The answer must consist of each line below that contains the string "orange".

Data for review below:

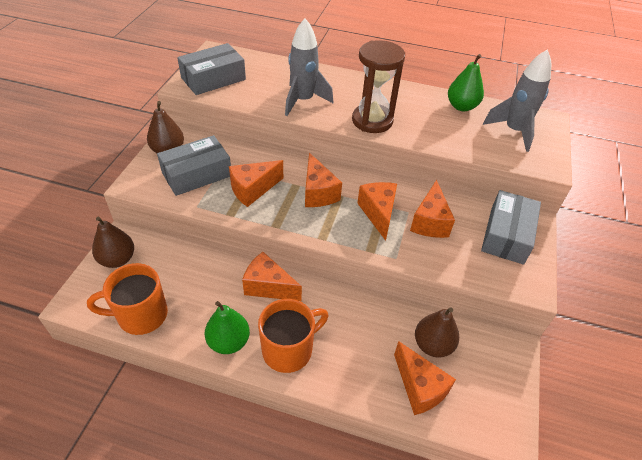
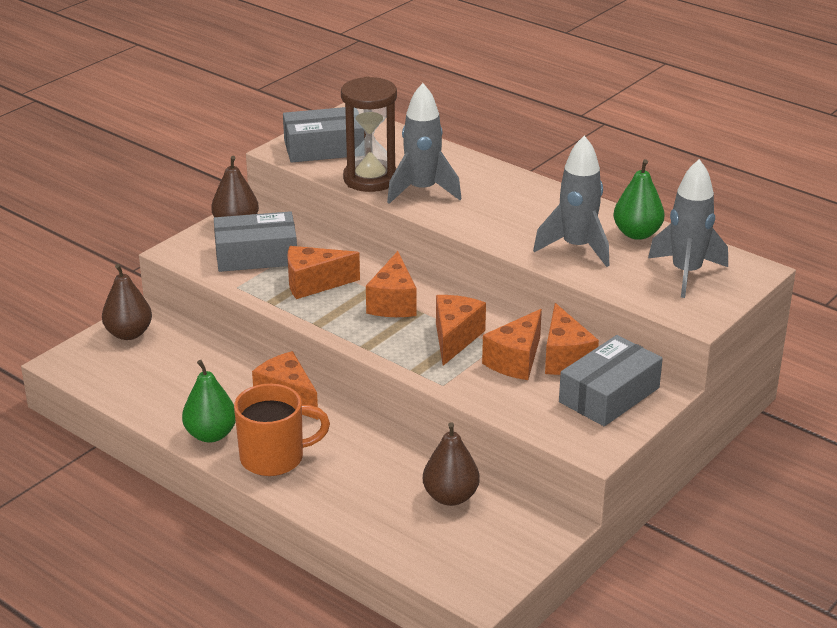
camera: 25 degrees right, 15 degrees down
(141, 315) = (128, 389): orange mug -> none
(372, 121) = (496, 227): brown hourglass -> brown hourglass (370, 179)
(419, 387) = (404, 527): orange cheese -> orange cheese (565, 358)
(434, 126) = (576, 248): none -> grey rocket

End of Data for review.

Task answer:
(141, 315) = (128, 389): orange mug -> none
(419, 387) = (404, 527): orange cheese -> orange cheese (565, 358)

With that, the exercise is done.